# TASK GOAL:
A faithful, word-for-word copy of the data below is required, without pictures.

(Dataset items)
# # # #

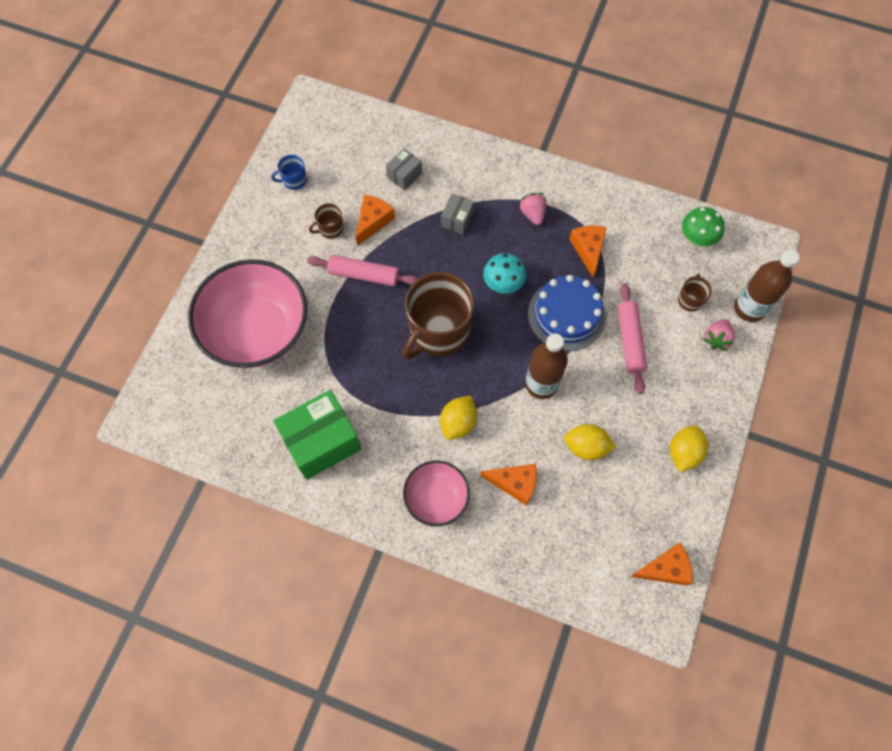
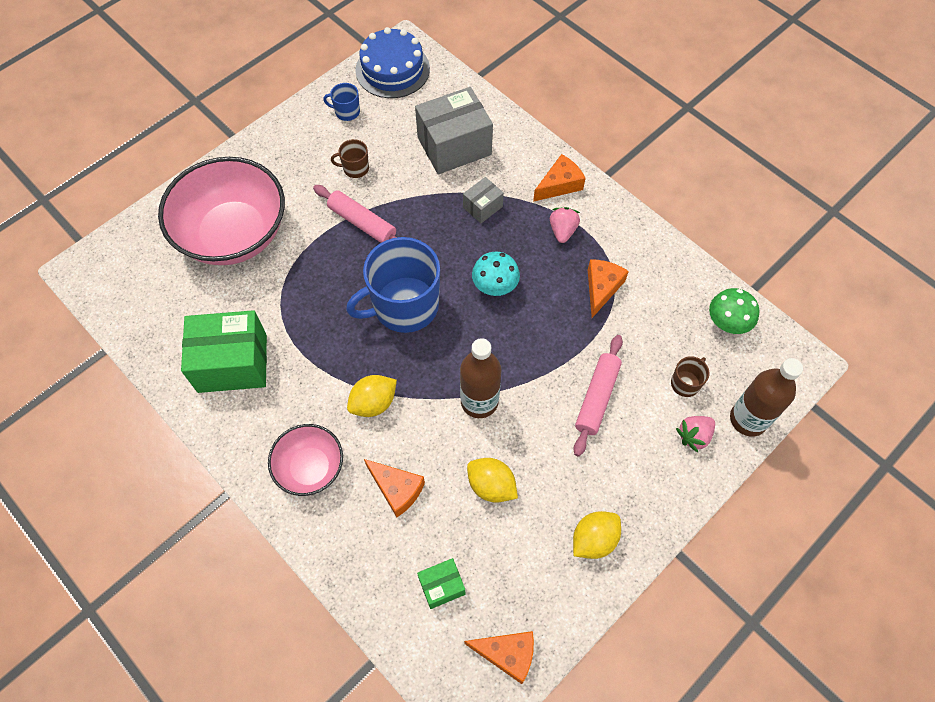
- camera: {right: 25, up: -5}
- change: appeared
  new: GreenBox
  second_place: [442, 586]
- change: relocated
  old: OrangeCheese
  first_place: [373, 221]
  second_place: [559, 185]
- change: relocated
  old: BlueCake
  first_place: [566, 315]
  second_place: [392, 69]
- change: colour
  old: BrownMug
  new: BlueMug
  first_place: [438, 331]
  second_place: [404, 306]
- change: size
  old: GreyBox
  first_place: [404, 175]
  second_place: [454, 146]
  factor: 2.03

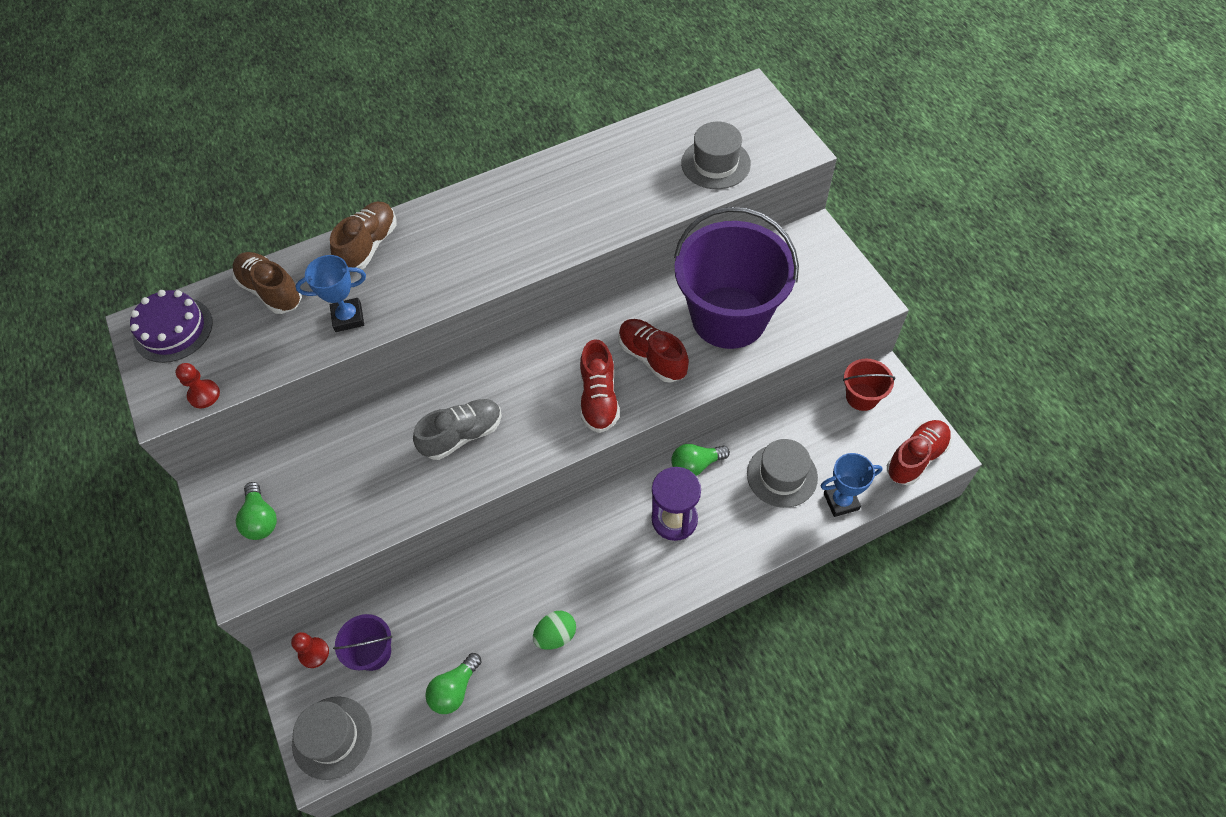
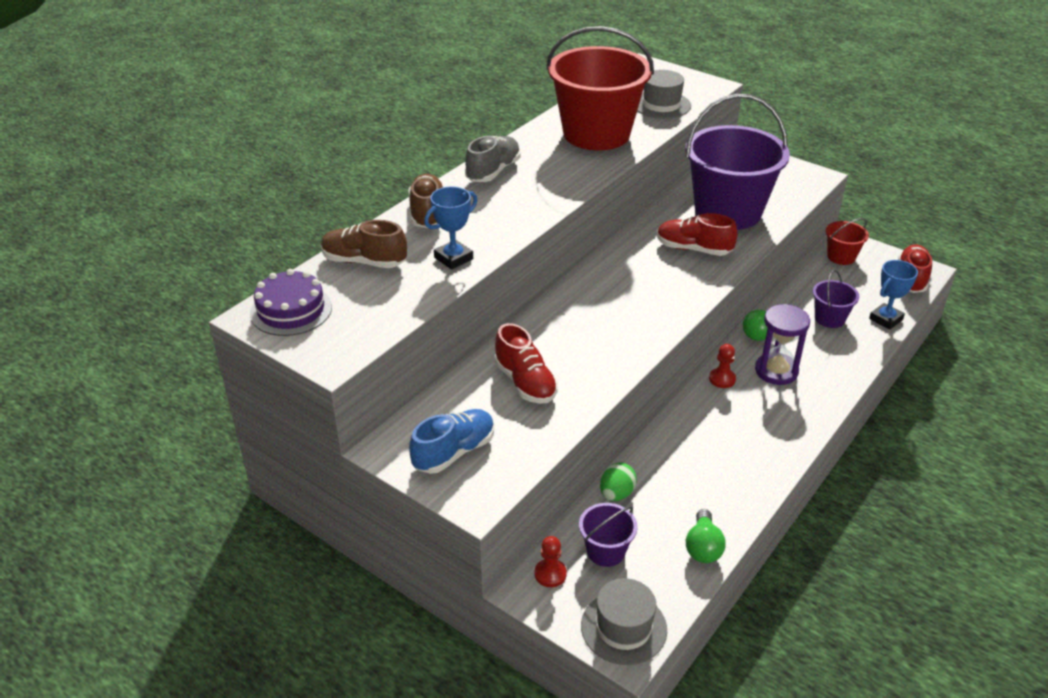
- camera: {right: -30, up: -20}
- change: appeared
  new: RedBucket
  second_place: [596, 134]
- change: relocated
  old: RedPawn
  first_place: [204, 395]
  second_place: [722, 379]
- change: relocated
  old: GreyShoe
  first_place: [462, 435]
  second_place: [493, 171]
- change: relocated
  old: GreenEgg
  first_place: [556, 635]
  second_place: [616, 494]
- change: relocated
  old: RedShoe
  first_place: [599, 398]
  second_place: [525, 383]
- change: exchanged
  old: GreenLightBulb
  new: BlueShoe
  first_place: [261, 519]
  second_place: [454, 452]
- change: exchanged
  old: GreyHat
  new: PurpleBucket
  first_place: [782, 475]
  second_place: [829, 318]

# # # #

# ANSWER SPACE:
- camera: {right: 25, up: -5}
- change: appeared
  new: GreenBox
  second_place: [442, 586]
- change: relocated
  old: OrangeCheese
  first_place: [373, 221]
  second_place: [559, 185]
- change: relocated
  old: BlueCake
  first_place: [566, 315]
  second_place: [392, 69]
- change: colour
  old: BrownMug
  new: BlueMug
  first_place: [438, 331]
  second_place: [404, 306]
- change: size
  old: GreyBox
  first_place: [404, 175]
  second_place: [454, 146]
  factor: 2.03

- camera: {right: -30, up: -20}
- change: appeared
  new: RedBucket
  second_place: [596, 134]
- change: relocated
  old: RedPawn
  first_place: [204, 395]
  second_place: [722, 379]
- change: relocated
  old: GreyShoe
  first_place: [462, 435]
  second_place: [493, 171]
- change: relocated
  old: GreenEgg
  first_place: [556, 635]
  second_place: [616, 494]
- change: relocated
  old: RedShoe
  first_place: [599, 398]
  second_place: [525, 383]
- change: exchanged
  old: GreenLightBulb
  new: BlueShoe
  first_place: [261, 519]
  second_place: [454, 452]
- change: exchanged
  old: GreyHat
  new: PurpleBucket
  first_place: [782, 475]
  second_place: [829, 318]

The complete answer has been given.